> **Goal of the exercise**:
In the records below, tally each line that contains the word "camera" and give the total only.

(Before-and-after scene images)
════════

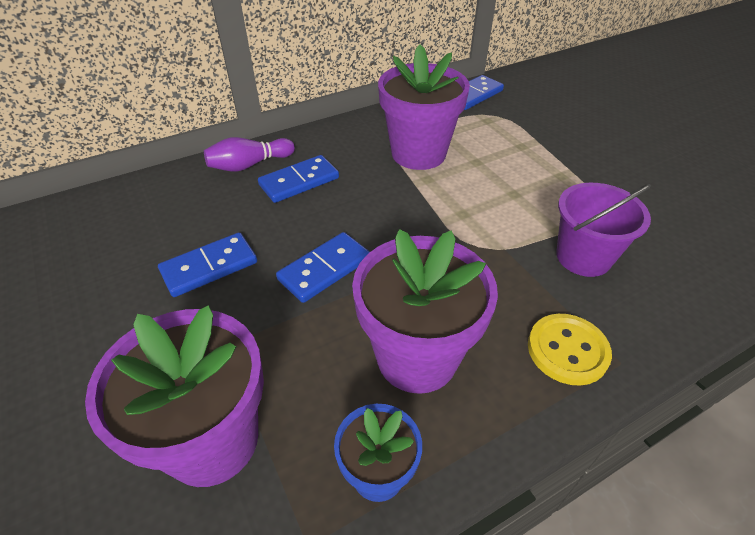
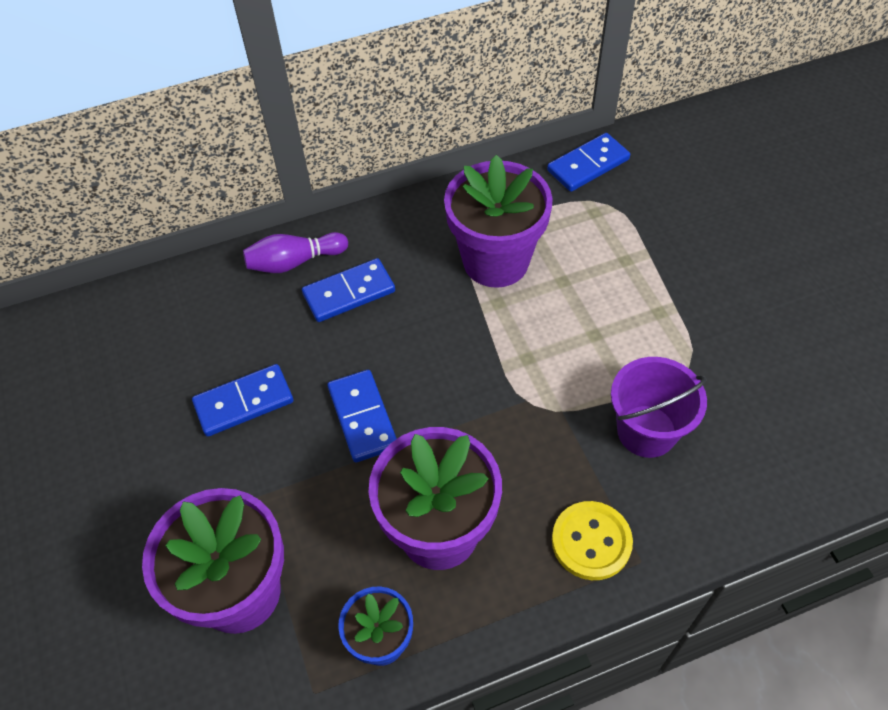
camera: 10 degrees right, 10 degrees up
(324, 269) = (362, 417): blue domino -> blue domino turned 75 degrees counterclockwise

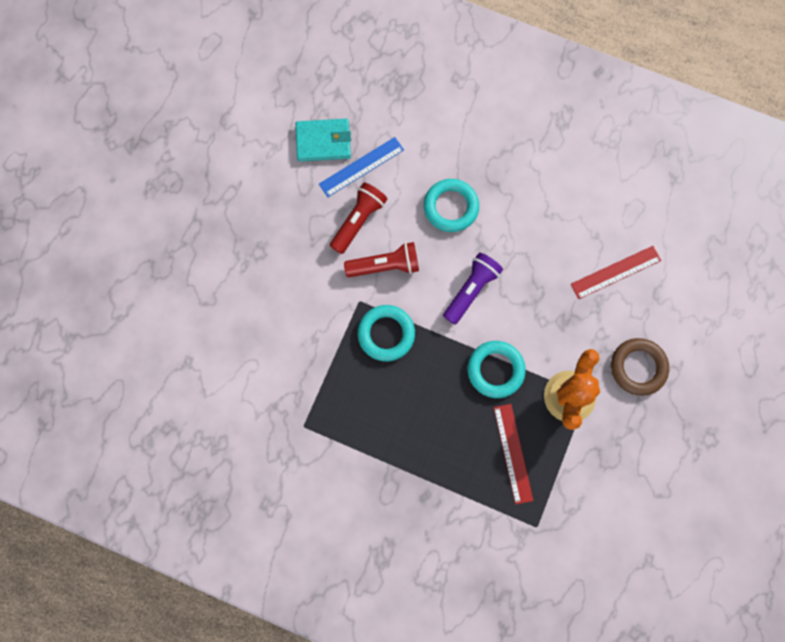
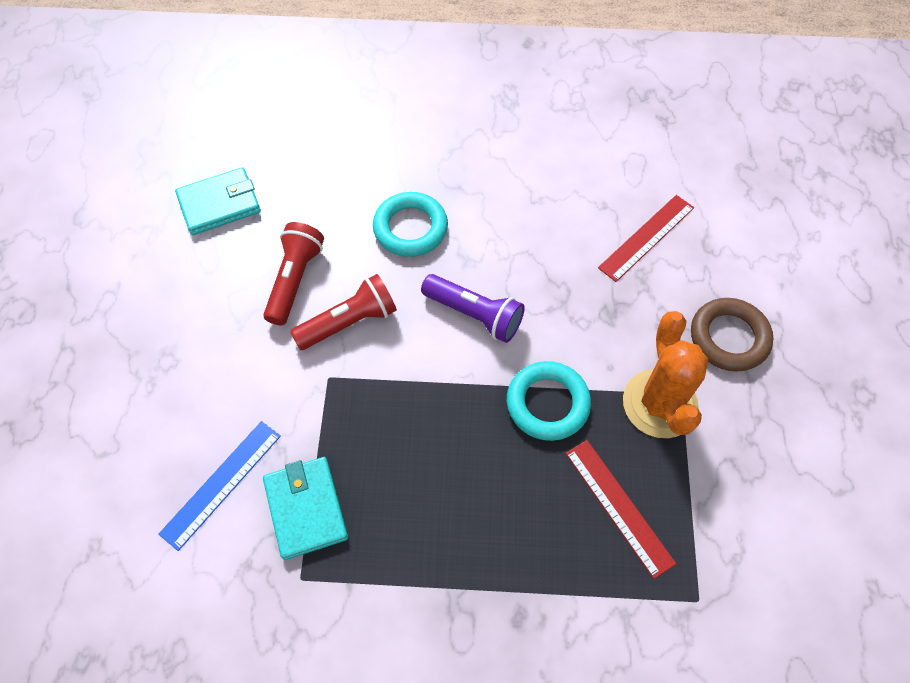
camera: 20 degrees left, 15 degrees down
(319, 384) = (306, 509): none -> turquoise wallet
(361, 167) = (278, 218): blue ruler -> blue ruler (221, 484)
(386, 334) = (380, 407): turquoise ring -> none
(471, 290) = (475, 315): purple flashlight -> purple flashlight turned 105 degrees clockwise

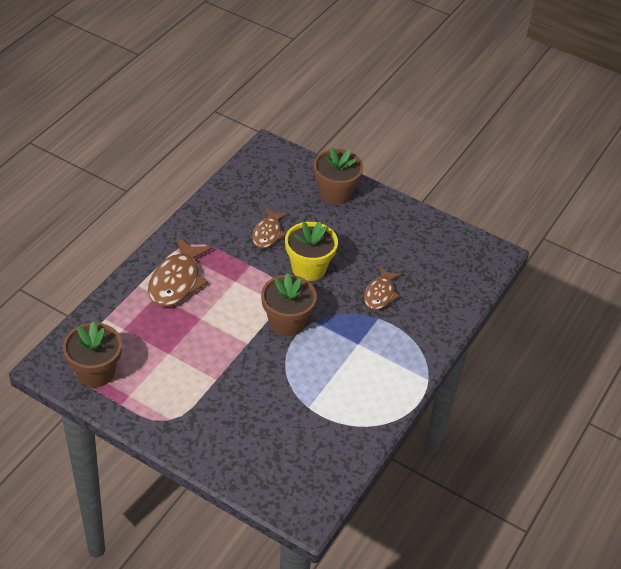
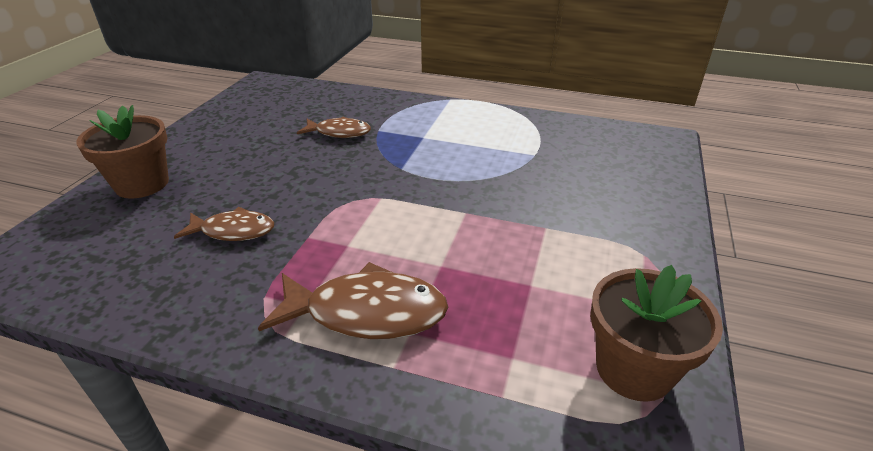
camera: 100 degrees left, 10 degrees down
(287, 322) = (412, 187): brown flower pot -> none
(309, 268) = (304, 185): yellow flower pot -> none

════════

> **Written answer**:
3